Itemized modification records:
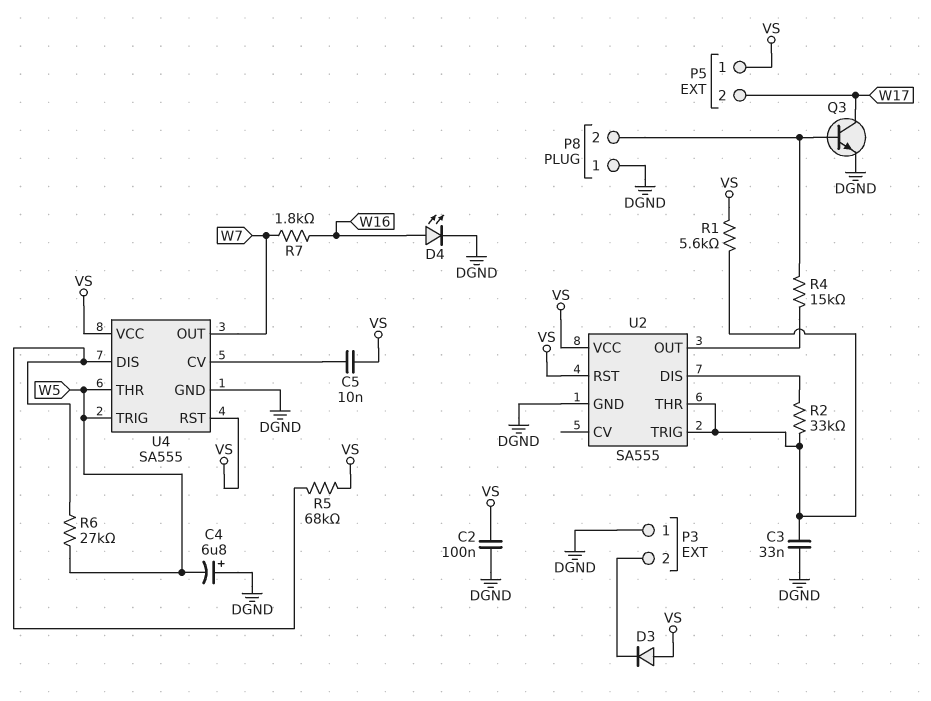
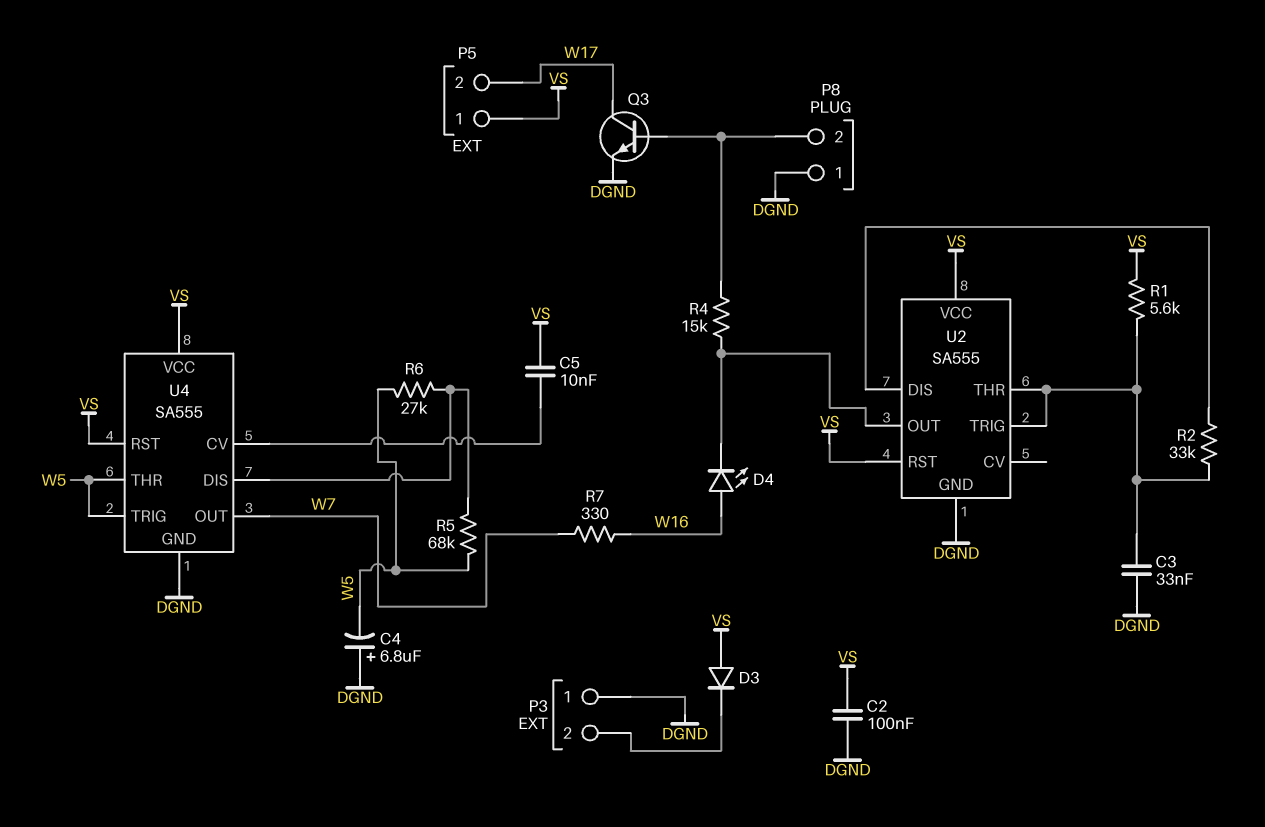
D4: LED (A W16, K DGND) -> LED (A W16, K U2/OUT)
R5: 68k (U4/DIS, VS) -> 68k (U4/DIS, W5)
R7: 1.8k (W7, W16) -> 330 (W7, W16)

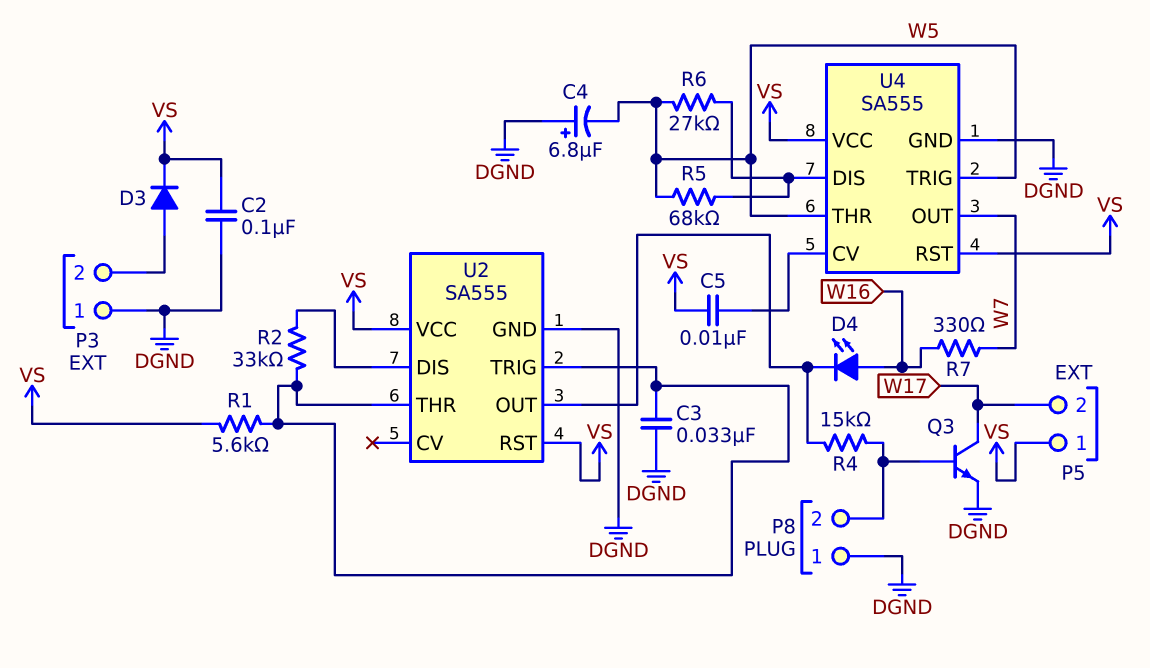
D3: diode (A VS, K P3/2) -> diode (A P3/2, K VS)

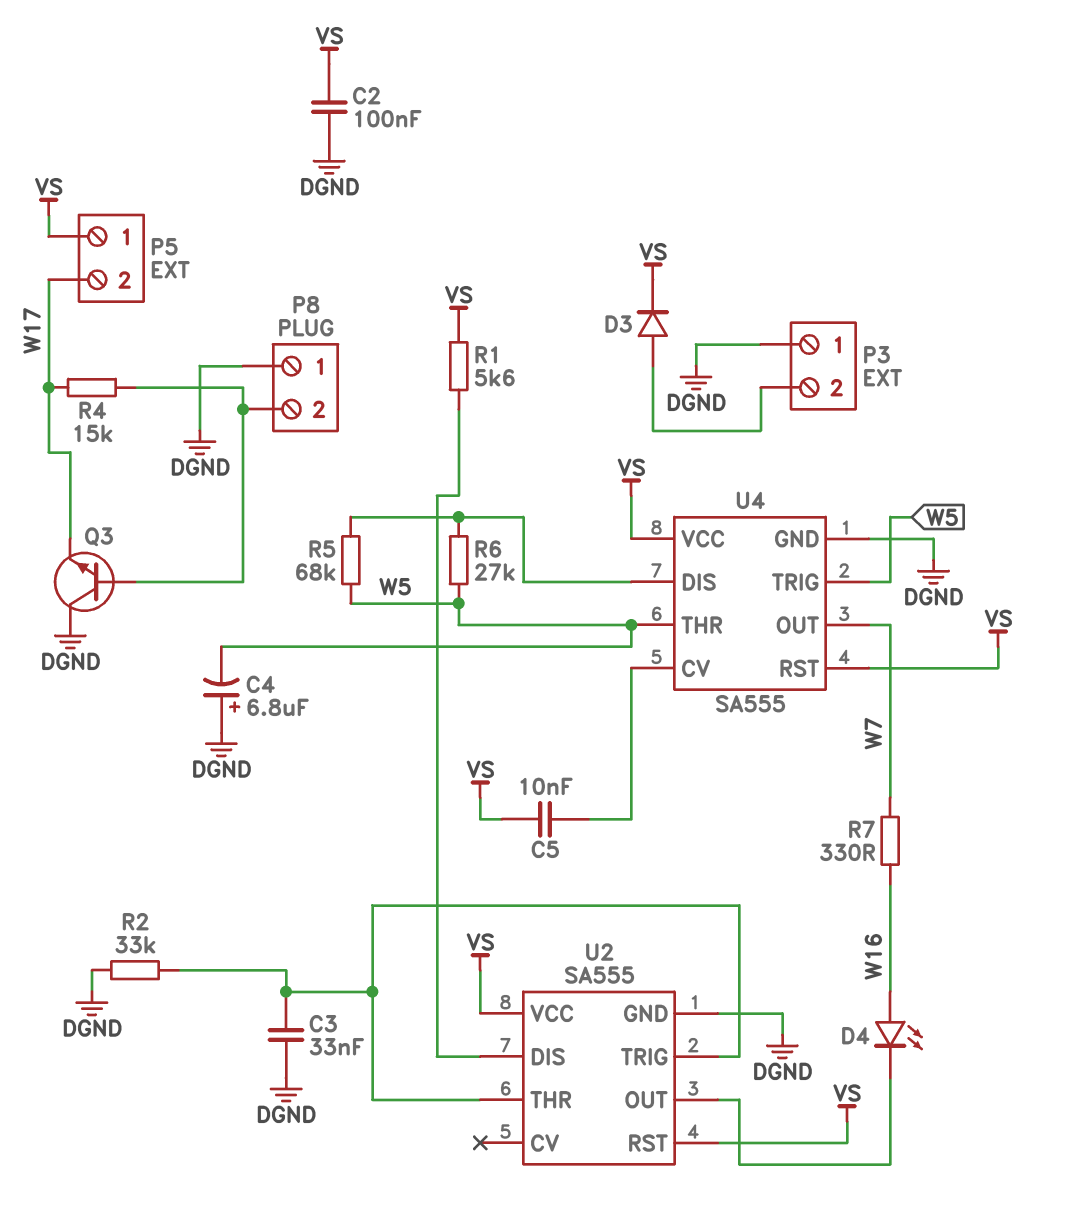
Q3: NPN (B P8/2, C W17, E DGND) -> NPN (B P8/2, C DGND, E W17)
R1: 5.6k (U2/THR, VS) -> 5.6k (U2/DIS, VS)
R2: 33k (U2/DIS, U2/THR) -> 33k (DGND, U2/THR)
R4: 15k (P8/2, U2/OUT) -> 15k (P8/2, W17)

▶ [Exercise goal]: The entries above are to be restated verbatim, with no pictures carried over.

▶ [Written answer]:
D4: LED (A W16, K DGND) -> LED (A W16, K U2/OUT)
R5: 68k (U4/DIS, VS) -> 68k (U4/DIS, W5)
R7: 1.8k (W7, W16) -> 330 (W7, W16)

D3: diode (A VS, K P3/2) -> diode (A P3/2, K VS)

Q3: NPN (B P8/2, C W17, E DGND) -> NPN (B P8/2, C DGND, E W17)
R1: 5.6k (U2/THR, VS) -> 5.6k (U2/DIS, VS)
R2: 33k (U2/DIS, U2/THR) -> 33k (DGND, U2/THR)
R4: 15k (P8/2, U2/OUT) -> 15k (P8/2, W17)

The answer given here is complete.